TASK BRIEF:
The part below that opens with the line containing "(205, 326) = (87, 177): none" and closes with the line containing "(739, 328) = (189, 102): white" should be copied exactly, minus any pictures.

RECORDS PROVIDED:
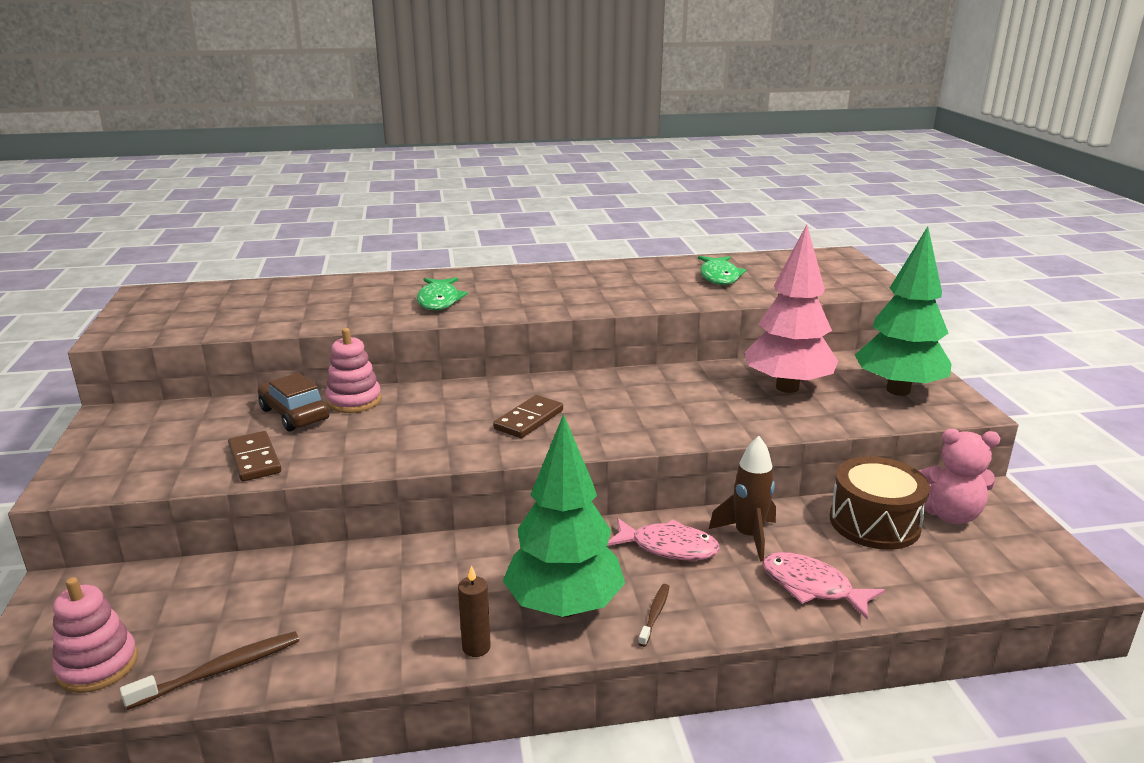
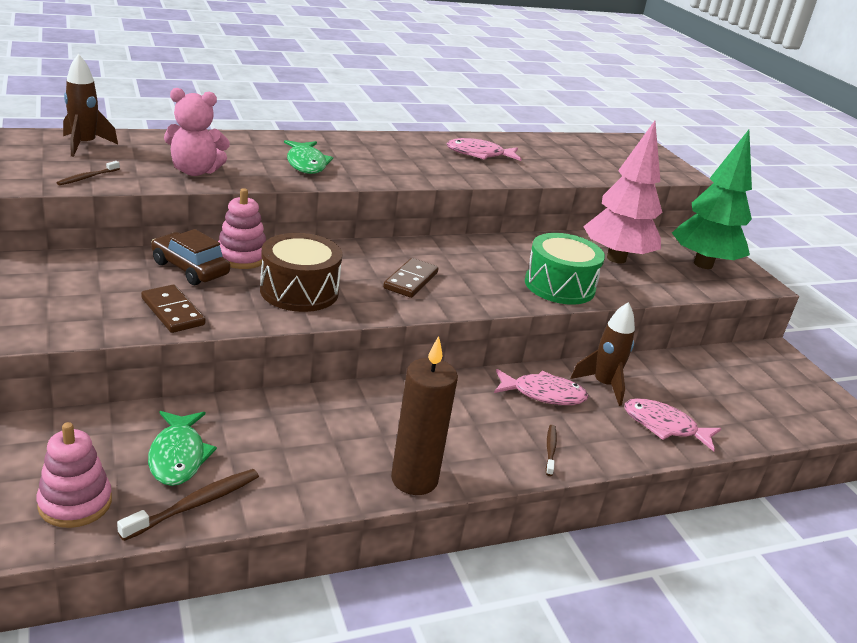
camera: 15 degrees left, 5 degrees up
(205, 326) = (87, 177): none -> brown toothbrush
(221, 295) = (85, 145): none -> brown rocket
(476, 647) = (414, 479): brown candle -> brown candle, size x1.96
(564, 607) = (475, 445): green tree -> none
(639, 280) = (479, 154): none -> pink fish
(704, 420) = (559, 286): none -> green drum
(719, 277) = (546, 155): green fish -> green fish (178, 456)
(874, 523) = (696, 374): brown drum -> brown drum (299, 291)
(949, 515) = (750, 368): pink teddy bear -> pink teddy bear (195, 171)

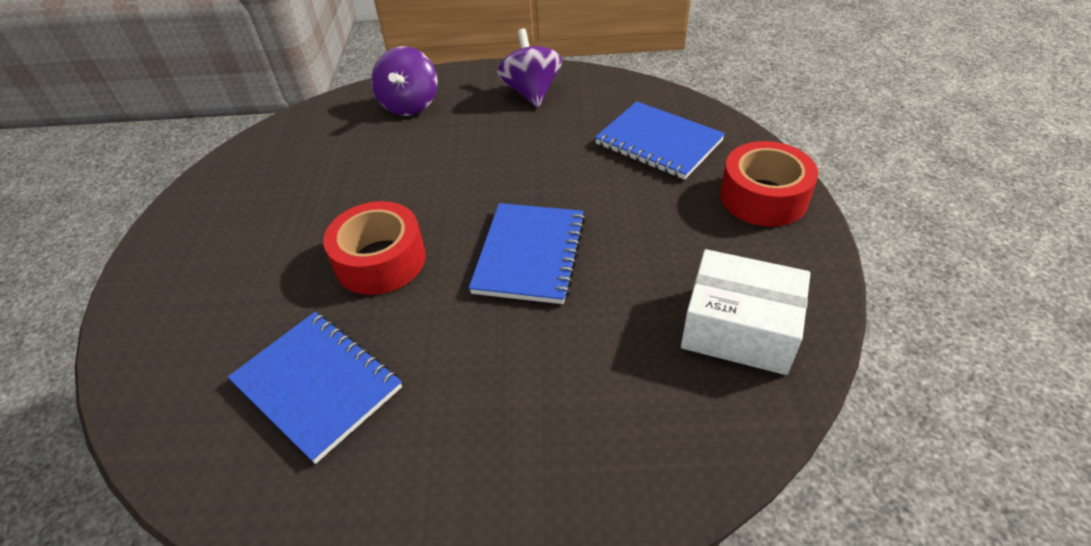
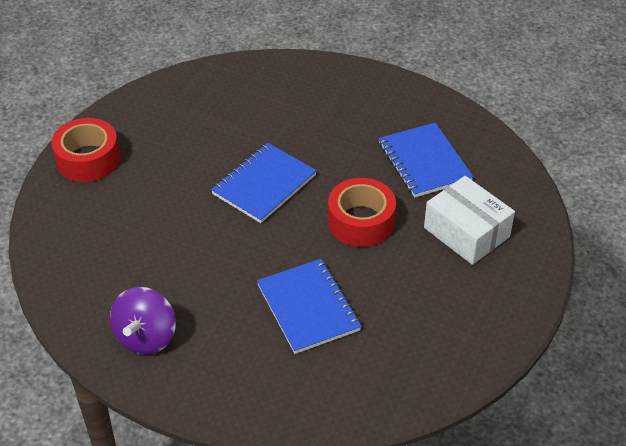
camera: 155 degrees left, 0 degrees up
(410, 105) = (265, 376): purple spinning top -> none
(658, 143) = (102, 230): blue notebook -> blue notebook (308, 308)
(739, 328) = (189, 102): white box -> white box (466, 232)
* * *
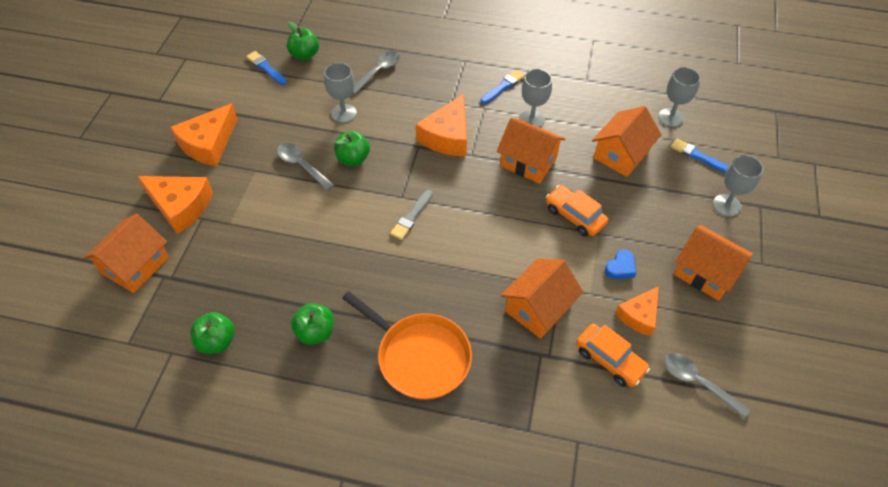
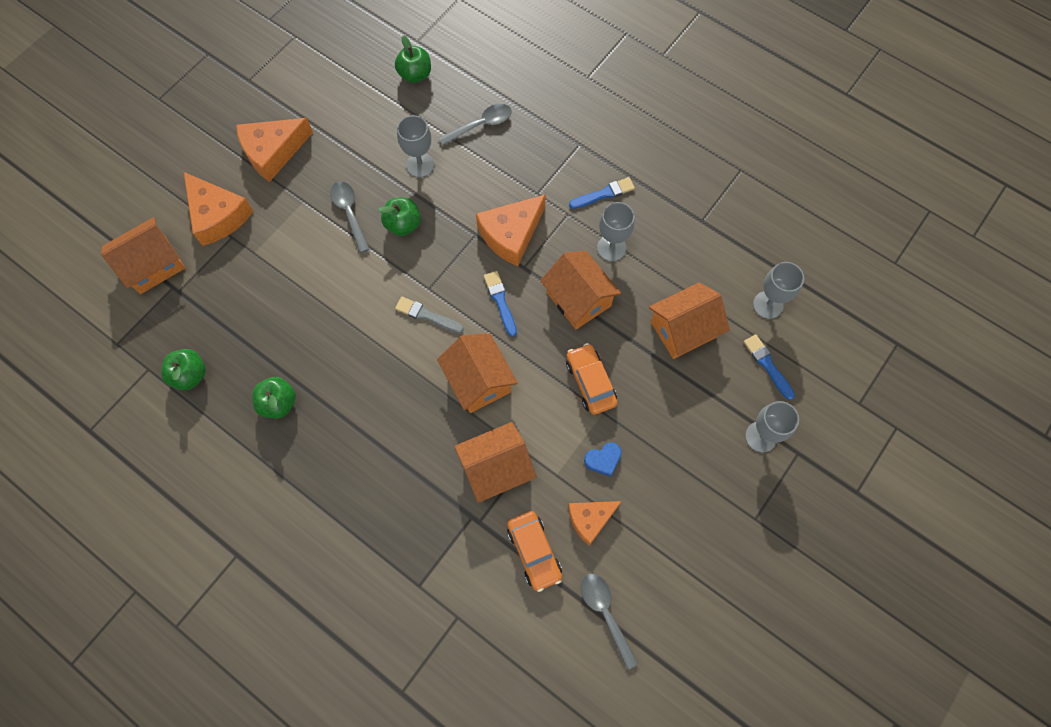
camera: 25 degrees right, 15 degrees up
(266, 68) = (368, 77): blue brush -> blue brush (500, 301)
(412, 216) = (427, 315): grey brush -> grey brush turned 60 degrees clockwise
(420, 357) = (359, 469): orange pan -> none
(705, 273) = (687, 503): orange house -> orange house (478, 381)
* * *
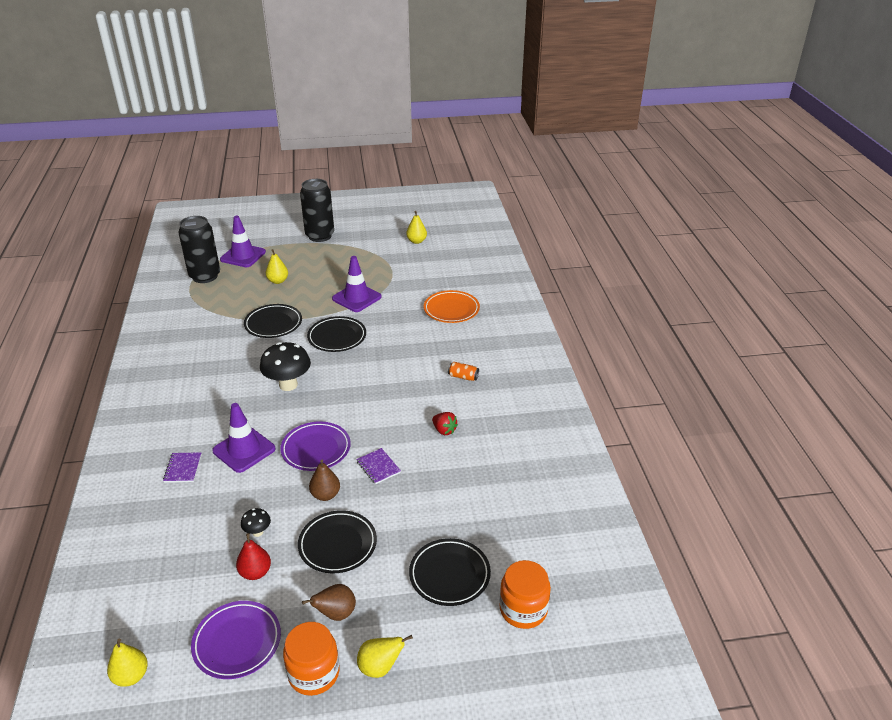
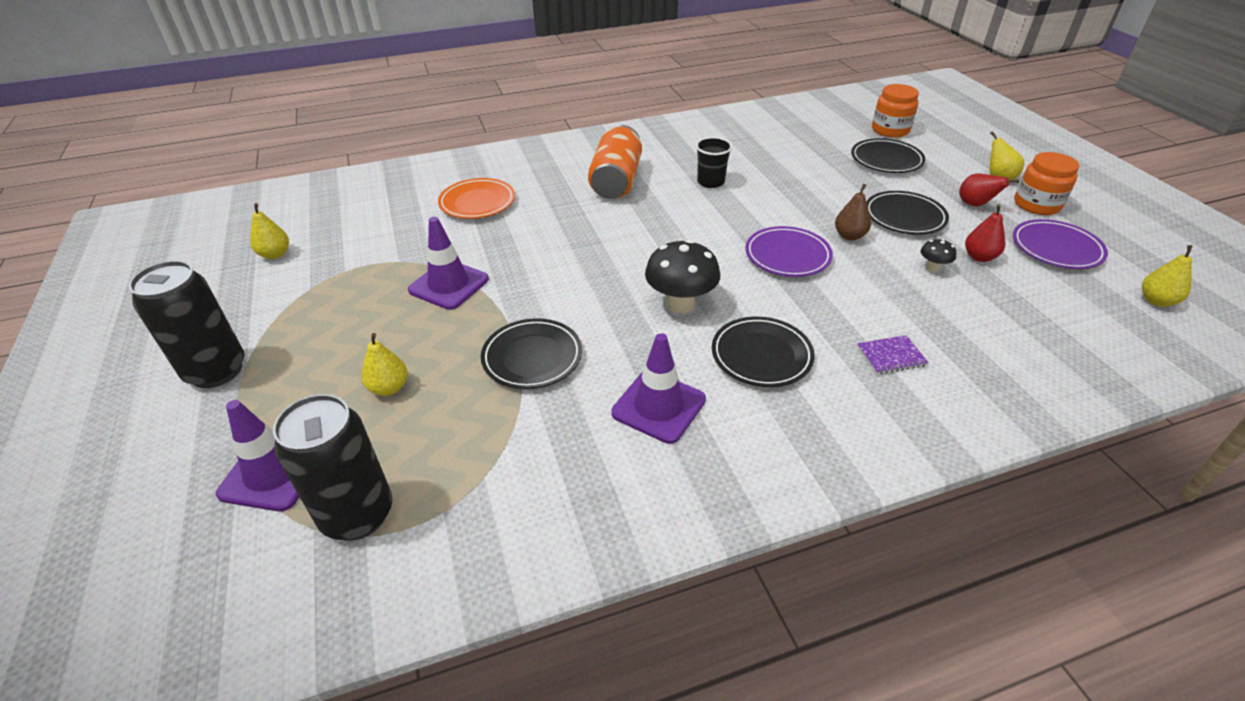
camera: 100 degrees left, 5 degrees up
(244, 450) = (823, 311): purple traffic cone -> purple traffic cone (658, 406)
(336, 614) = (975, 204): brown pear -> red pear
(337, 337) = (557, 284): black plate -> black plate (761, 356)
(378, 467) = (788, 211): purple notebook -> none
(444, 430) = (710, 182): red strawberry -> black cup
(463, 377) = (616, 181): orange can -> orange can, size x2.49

TASK ANSWER:
(205, 326) = (87, 177): none -> brown toothbrush
(221, 295) = (85, 145): none -> brown rocket
(476, 647) = (414, 479): brown candle -> brown candle, size x1.96
(564, 607) = (475, 445): green tree -> none
(639, 280) = (479, 154): none -> pink fish
(704, 420) = (559, 286): none -> green drum
(719, 277) = (546, 155): green fish -> green fish (178, 456)
(874, 523) = (696, 374): brown drum -> brown drum (299, 291)
(949, 515) = (750, 368): pink teddy bear -> pink teddy bear (195, 171)

camera: 155 degrees left, 0 degrees up
(410, 105) = (265, 376): purple spinning top -> none
(658, 143) = (102, 230): blue notebook -> blue notebook (308, 308)
(739, 328) = (189, 102): white box -> white box (466, 232)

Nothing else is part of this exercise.